WORK TO COMPLETE: In your copy, include every line of the listing below exactly but none of the pictures.

RECORDS:
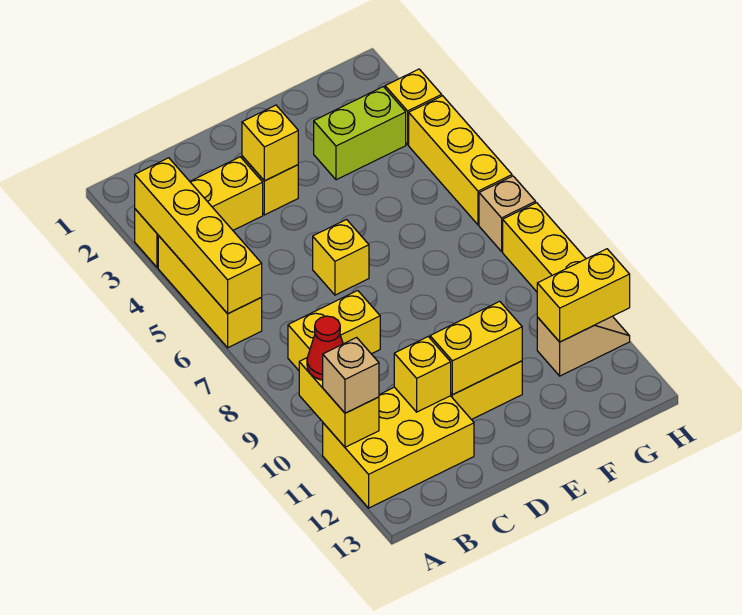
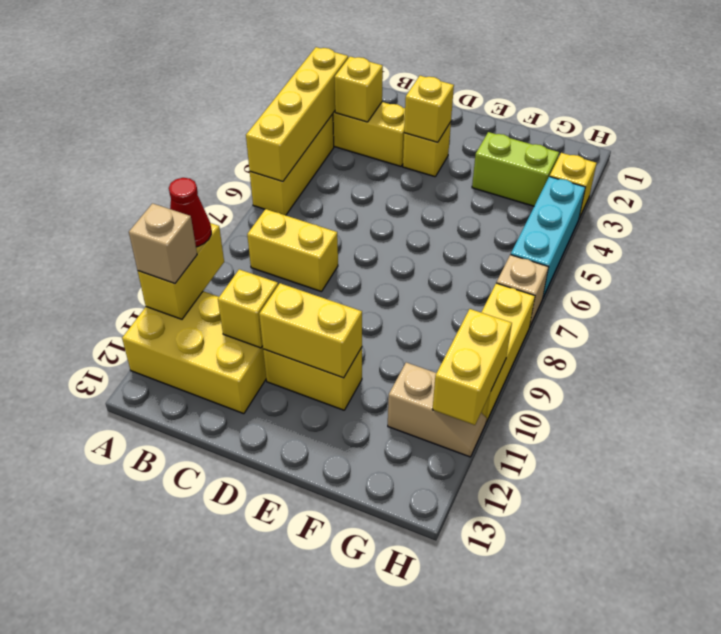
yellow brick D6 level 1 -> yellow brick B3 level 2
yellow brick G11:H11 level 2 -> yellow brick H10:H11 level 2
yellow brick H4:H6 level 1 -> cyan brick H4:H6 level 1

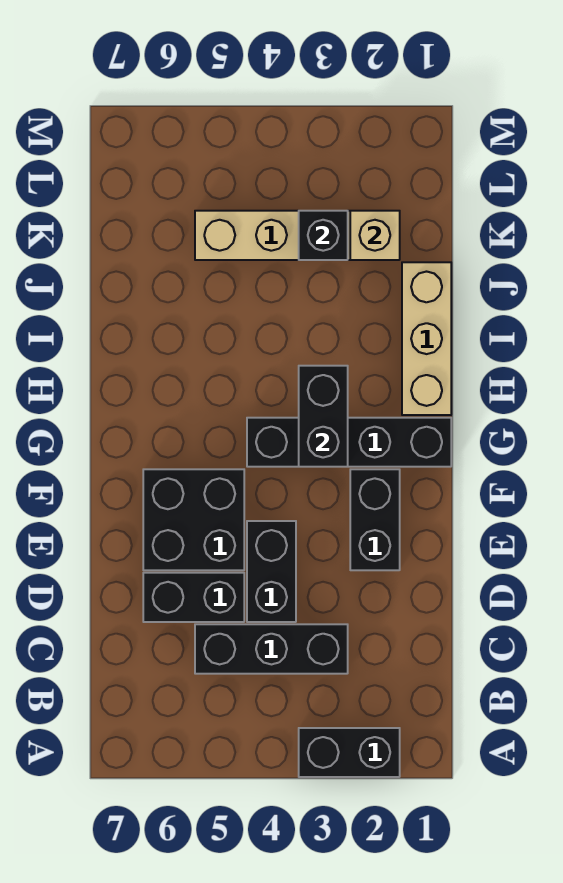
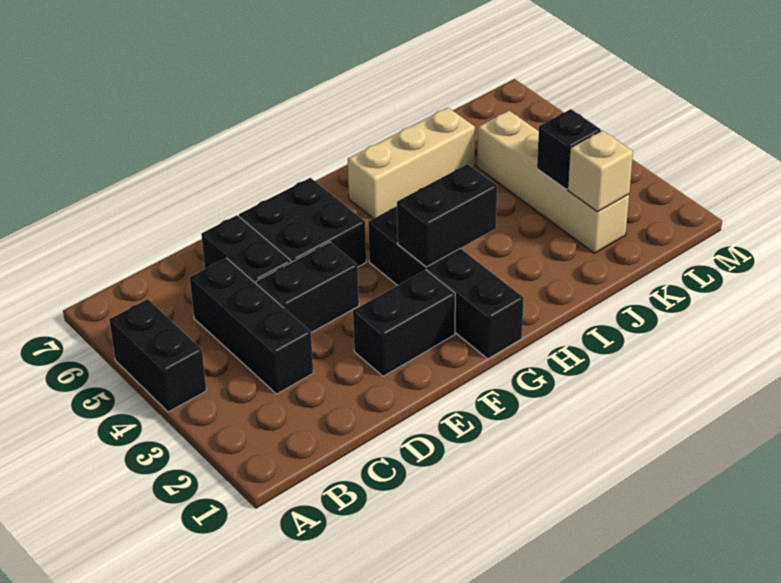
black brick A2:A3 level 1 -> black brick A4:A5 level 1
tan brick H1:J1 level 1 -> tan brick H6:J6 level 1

ANSWER SPACE:
yellow brick D6 level 1 -> yellow brick B3 level 2
yellow brick G11:H11 level 2 -> yellow brick H10:H11 level 2
yellow brick H4:H6 level 1 -> cyan brick H4:H6 level 1

black brick A2:A3 level 1 -> black brick A4:A5 level 1
tan brick H1:J1 level 1 -> tan brick H6:J6 level 1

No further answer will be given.